▶ **TO DO**: Only the lines from the one with "(493, 257) = (450, 237): turquoise" onward are wanted, through the last line of the entries, set down exactly.

▶ **DATA RECORDS**:
------------------------------------------------------------

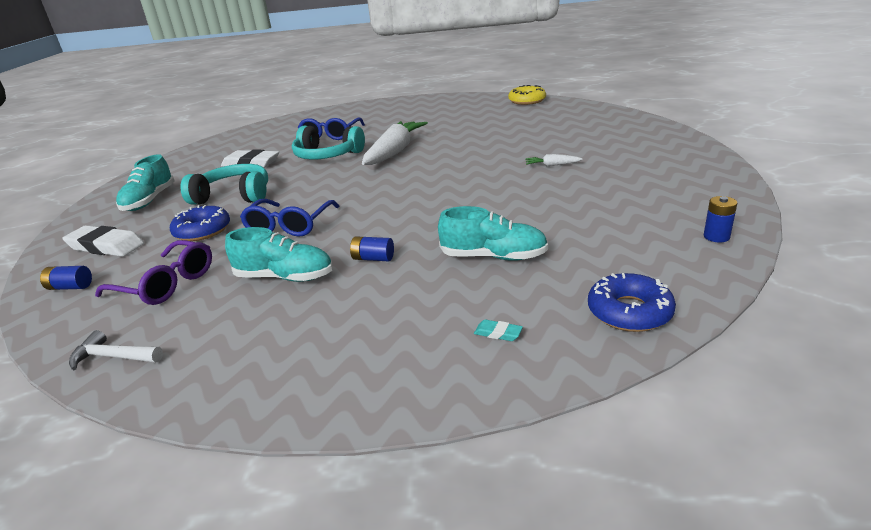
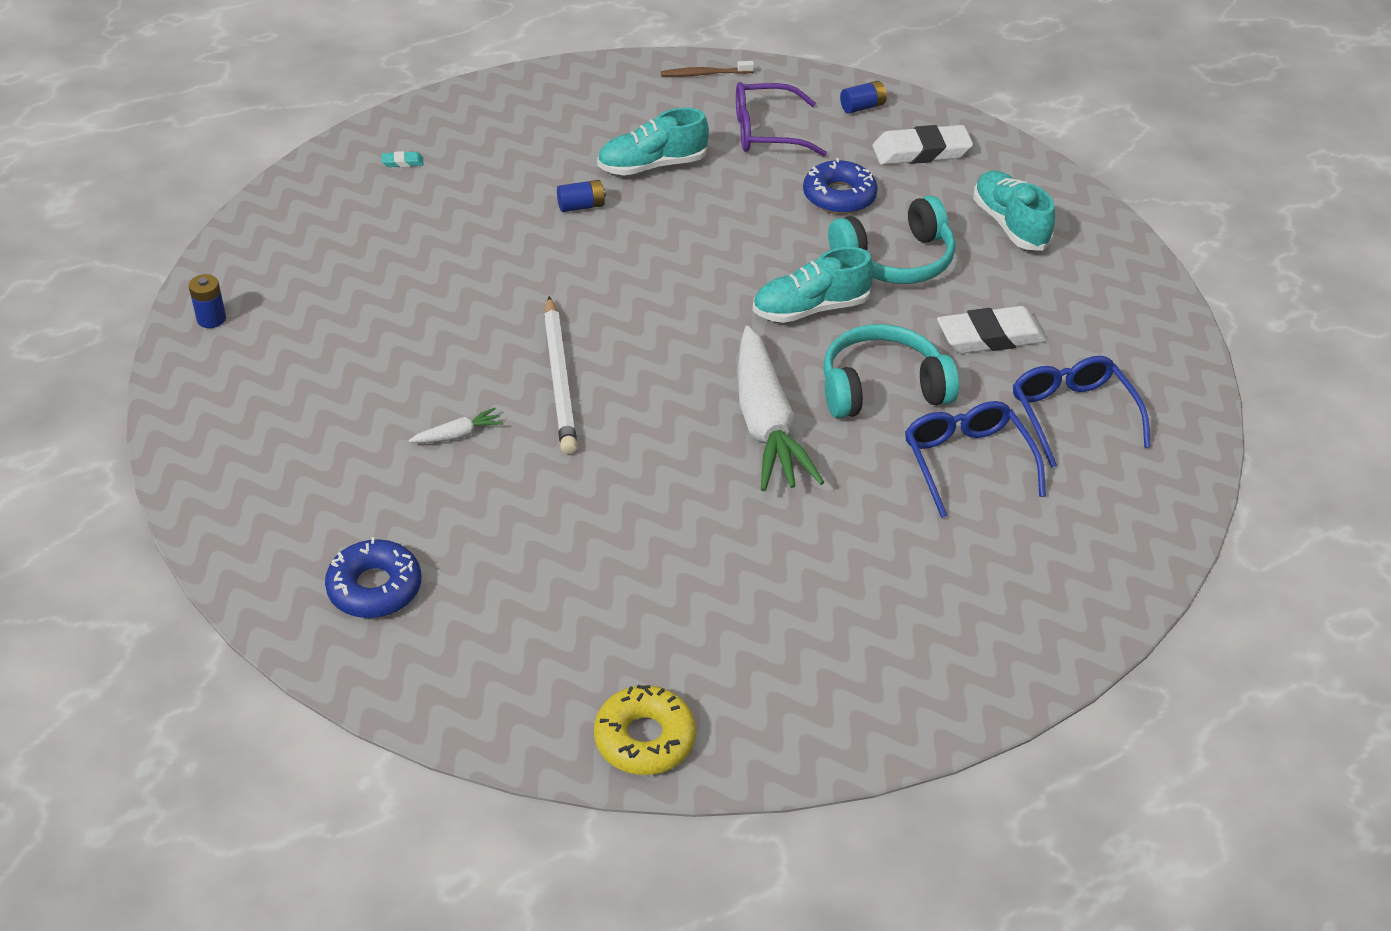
camera: 145 degrees right, 15 degrees up
(113, 357) = (705, 74): white hammer -> brown toothbrush
(289, 225) = (737, 227): blue glasses -> blue glasses (1072, 415)
(479, 177) = (559, 379): none -> white pencil
(493, 257) = (450, 237): turquoise shoe -> turquoise shoe (810, 309)
(629, 312) = (296, 206): blue donut -> blue donut (374, 588)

------------------------------------------------------------

▶ **RESPONSE AREA**:
(493, 257) = (450, 237): turquoise shoe -> turquoise shoe (810, 309)
(629, 312) = (296, 206): blue donut -> blue donut (374, 588)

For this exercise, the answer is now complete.